*** EXCERPTED DATA Section Begins ***

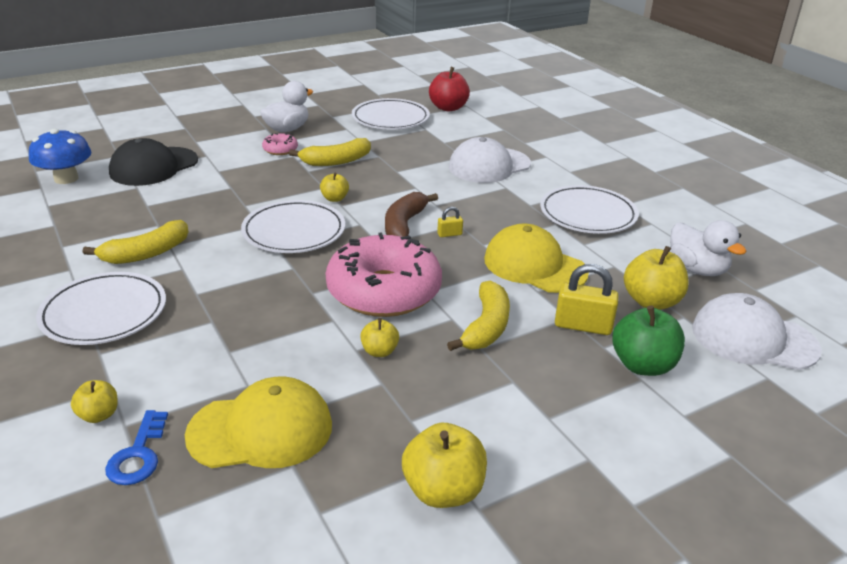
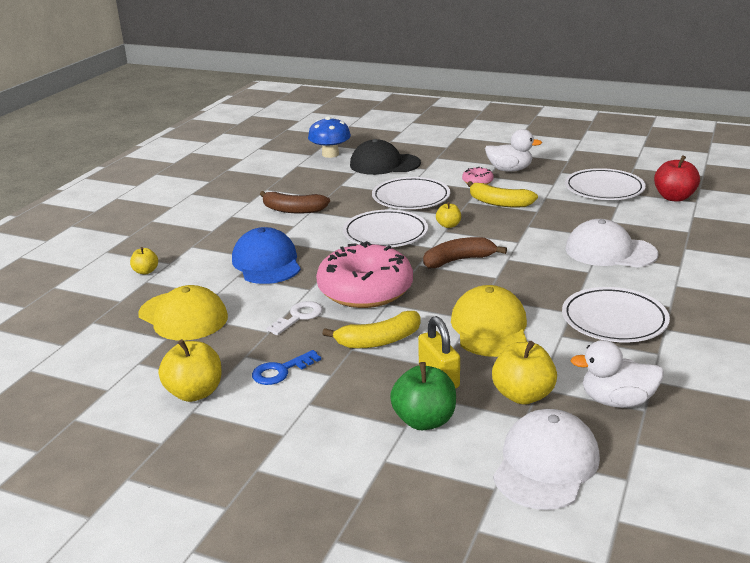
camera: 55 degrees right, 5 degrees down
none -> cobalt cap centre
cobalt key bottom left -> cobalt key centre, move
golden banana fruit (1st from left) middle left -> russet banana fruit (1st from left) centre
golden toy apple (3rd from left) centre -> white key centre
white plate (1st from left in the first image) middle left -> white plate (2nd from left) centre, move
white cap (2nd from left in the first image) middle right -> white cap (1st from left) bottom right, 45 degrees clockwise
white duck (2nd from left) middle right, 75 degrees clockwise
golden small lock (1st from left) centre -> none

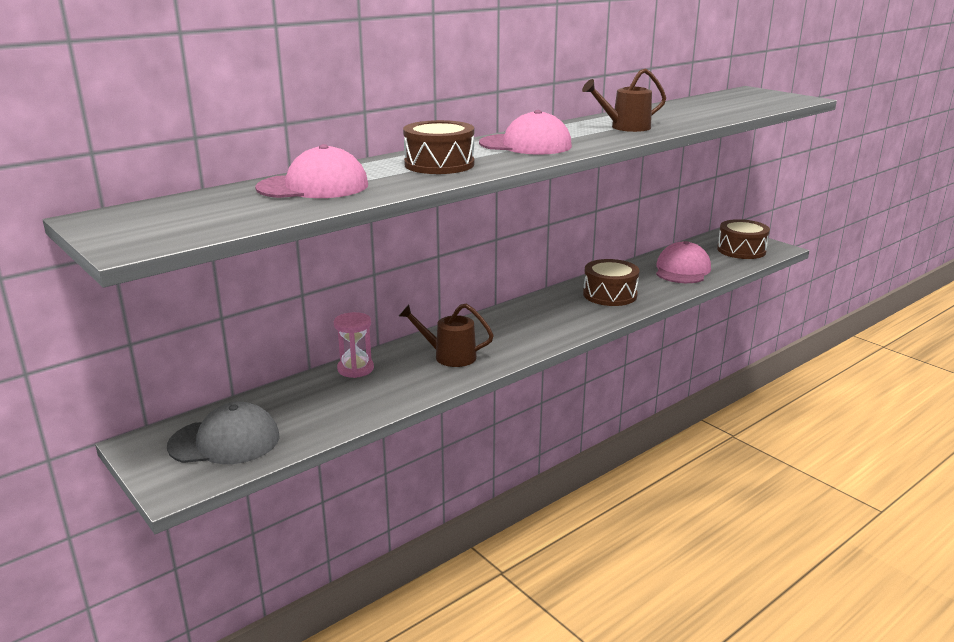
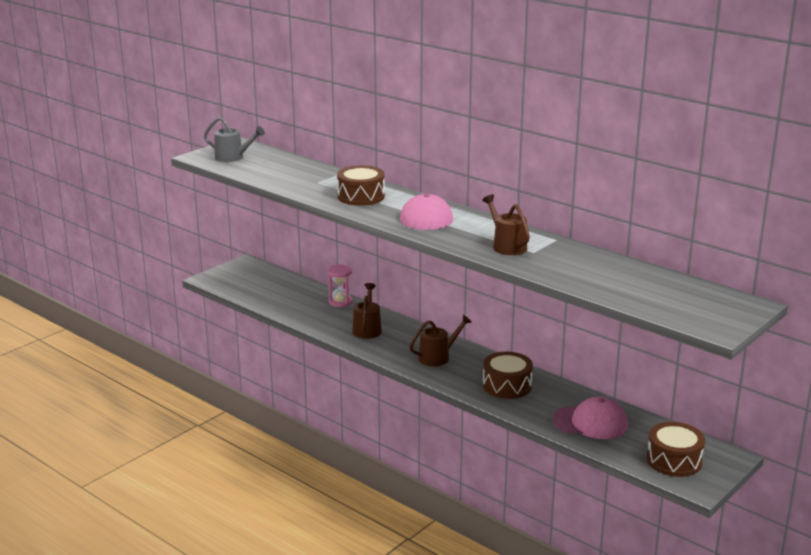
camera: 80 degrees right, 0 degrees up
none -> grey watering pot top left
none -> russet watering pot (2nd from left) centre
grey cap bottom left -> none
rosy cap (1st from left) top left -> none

*** EXCERPTED DATA Section Ends ***

Could you repeat exactly the lines from the one containing "golden small lock" through the last line of the records, both included, without the pictures?

- **TASK SOLUTION**
golden small lock (1st from left) centre -> none

camera: 80 degrees right, 0 degrees up
none -> grey watering pot top left
none -> russet watering pot (2nd from left) centre
grey cap bottom left -> none
rosy cap (1st from left) top left -> none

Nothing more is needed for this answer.